→ Exercise instructions: In the data below, locate the line containing "blue star: (44, 181) -> (51, 112), moved" and the line containing "orange star: (87, 118) -> (99, 99), moved", then retype both and everything between them exactly. Pictures are not part of the copy.

→ Stored data:
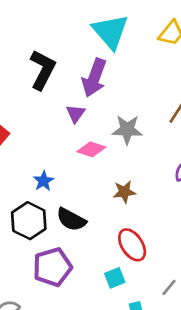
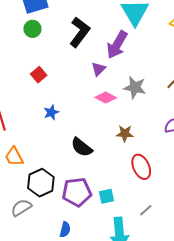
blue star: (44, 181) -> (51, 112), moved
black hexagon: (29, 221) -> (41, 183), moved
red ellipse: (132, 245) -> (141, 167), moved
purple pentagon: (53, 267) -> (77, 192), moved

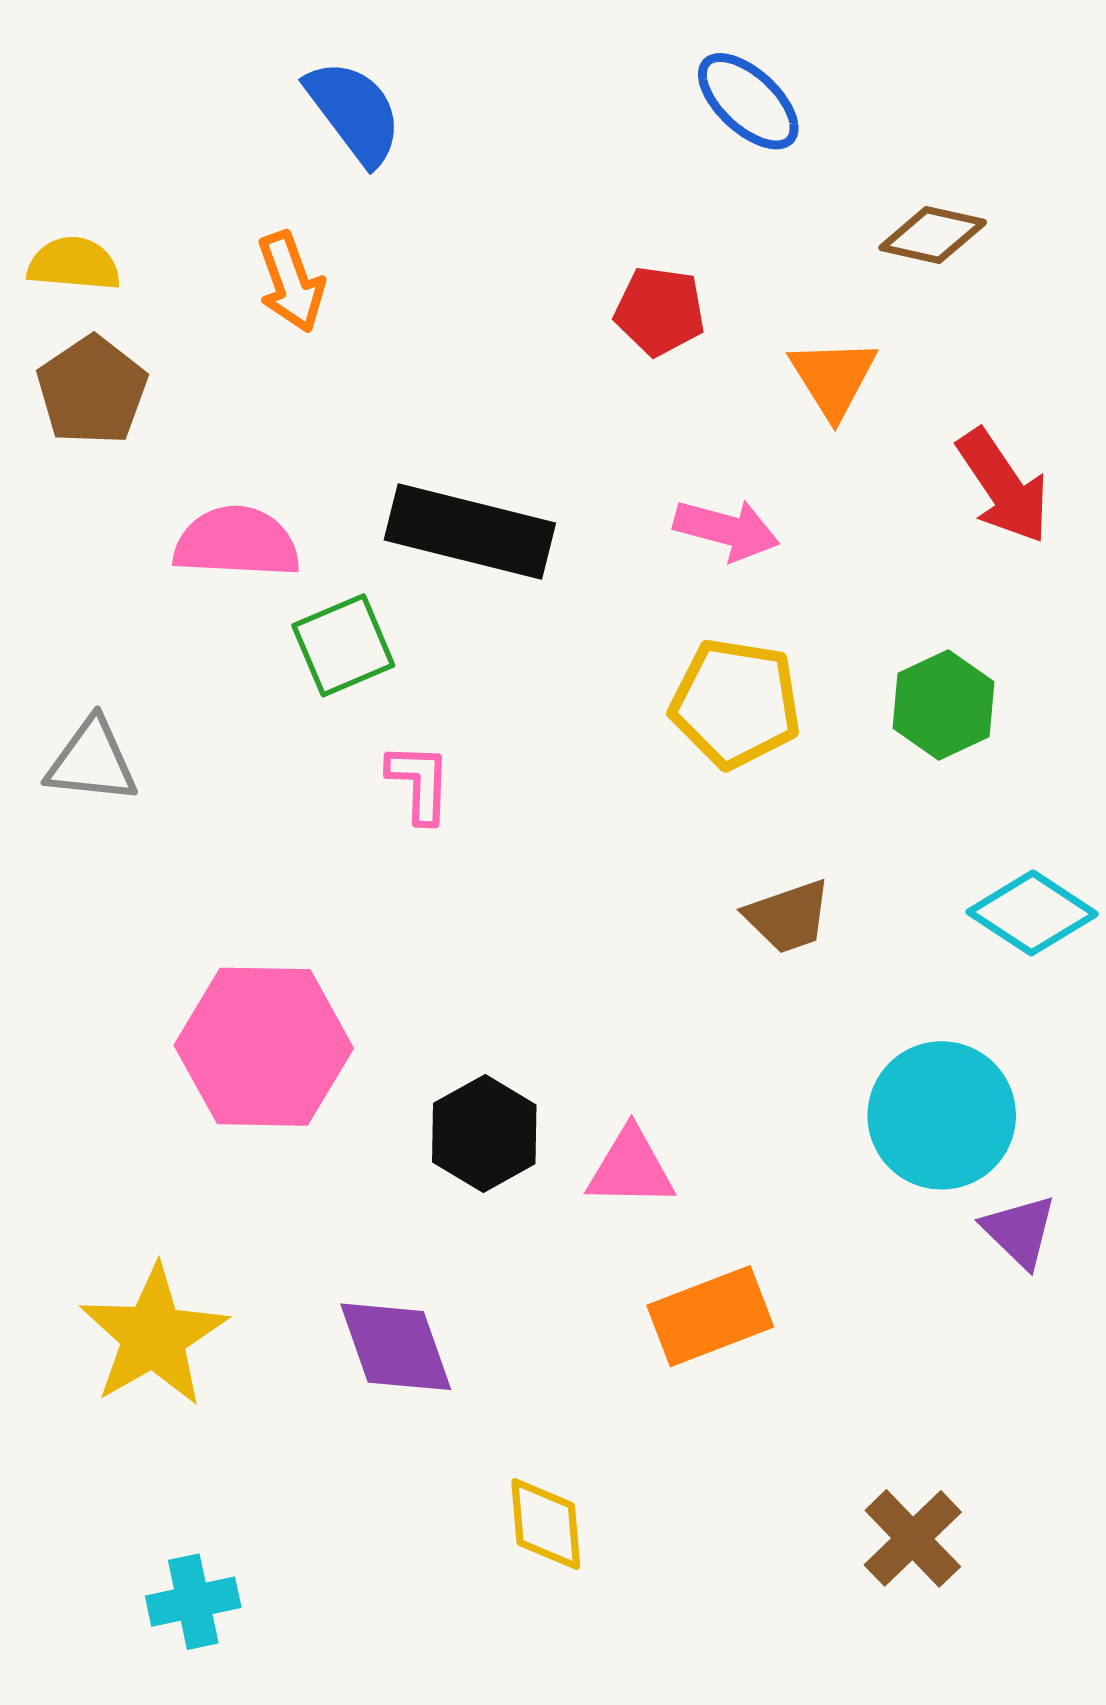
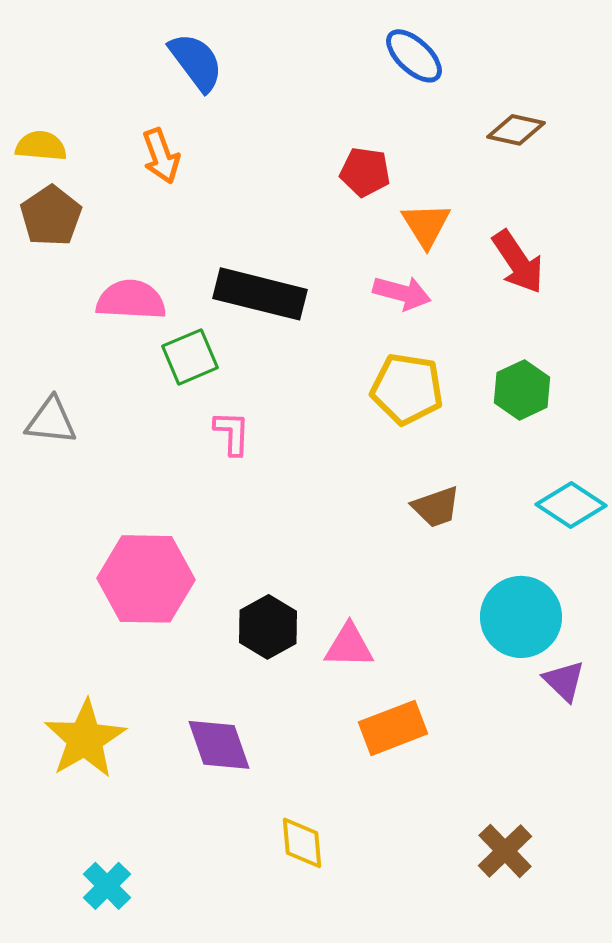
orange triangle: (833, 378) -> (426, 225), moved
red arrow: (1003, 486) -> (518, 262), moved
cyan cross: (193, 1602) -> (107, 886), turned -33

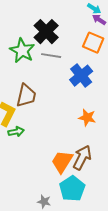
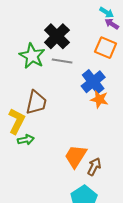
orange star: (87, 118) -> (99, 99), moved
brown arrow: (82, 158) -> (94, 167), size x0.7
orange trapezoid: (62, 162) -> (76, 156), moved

...

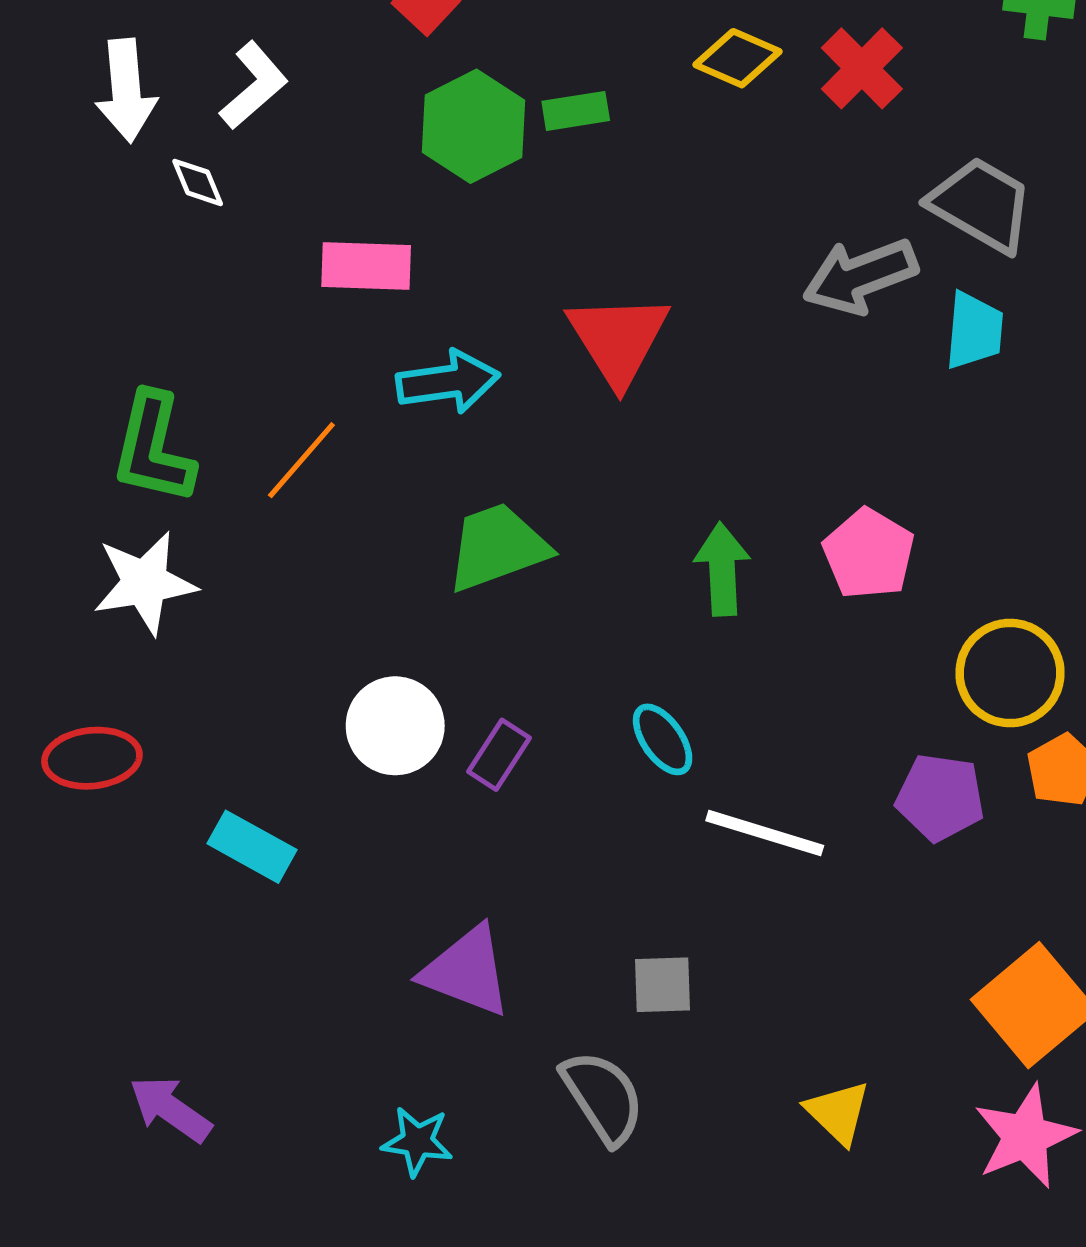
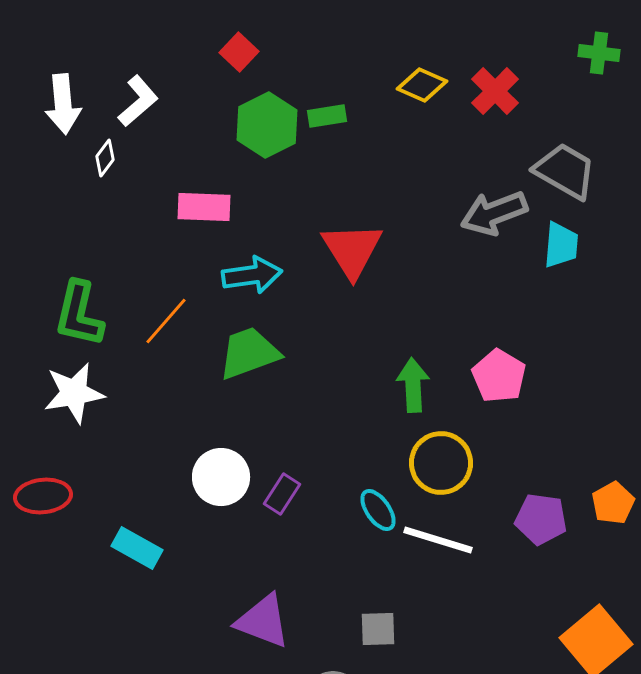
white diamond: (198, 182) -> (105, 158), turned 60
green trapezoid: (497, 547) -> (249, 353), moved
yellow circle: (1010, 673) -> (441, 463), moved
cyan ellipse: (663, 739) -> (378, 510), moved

* * *

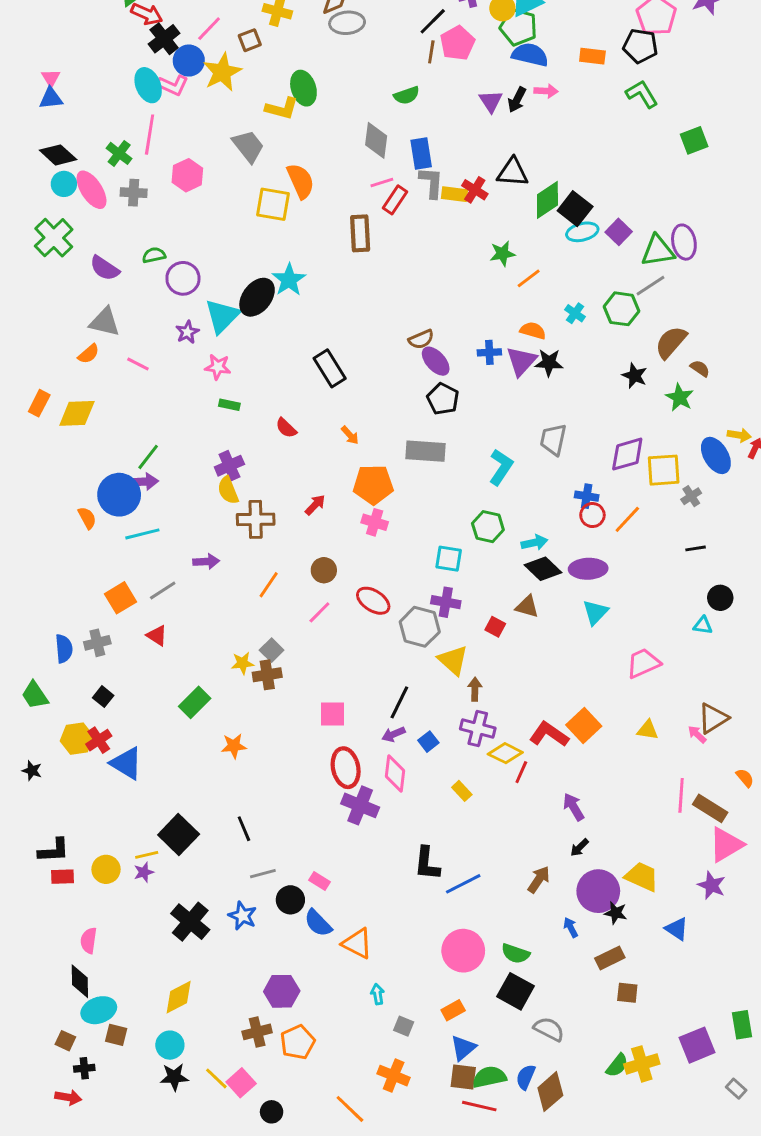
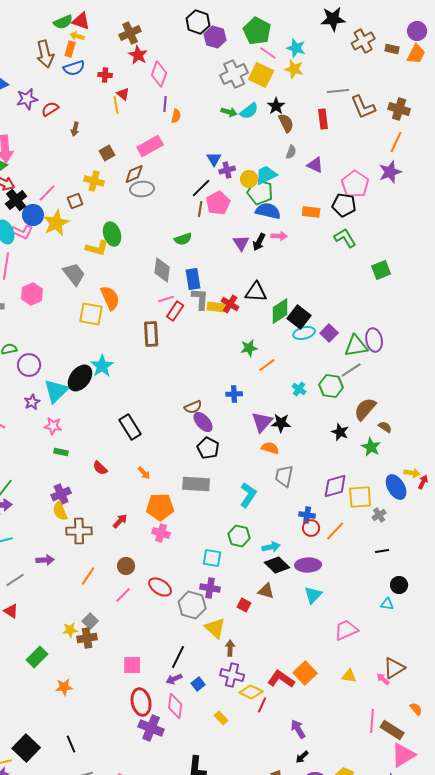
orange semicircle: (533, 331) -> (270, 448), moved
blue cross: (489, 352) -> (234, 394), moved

→ Answer area:
blue star: (44, 181) -> (51, 112), moved
black hexagon: (29, 221) -> (41, 183), moved
red ellipse: (132, 245) -> (141, 167), moved
purple pentagon: (53, 267) -> (77, 192), moved

orange triangle: (833, 378) -> (426, 225), moved
red arrow: (1003, 486) -> (518, 262), moved
cyan cross: (193, 1602) -> (107, 886), turned -33

orange star: (87, 118) -> (99, 99), moved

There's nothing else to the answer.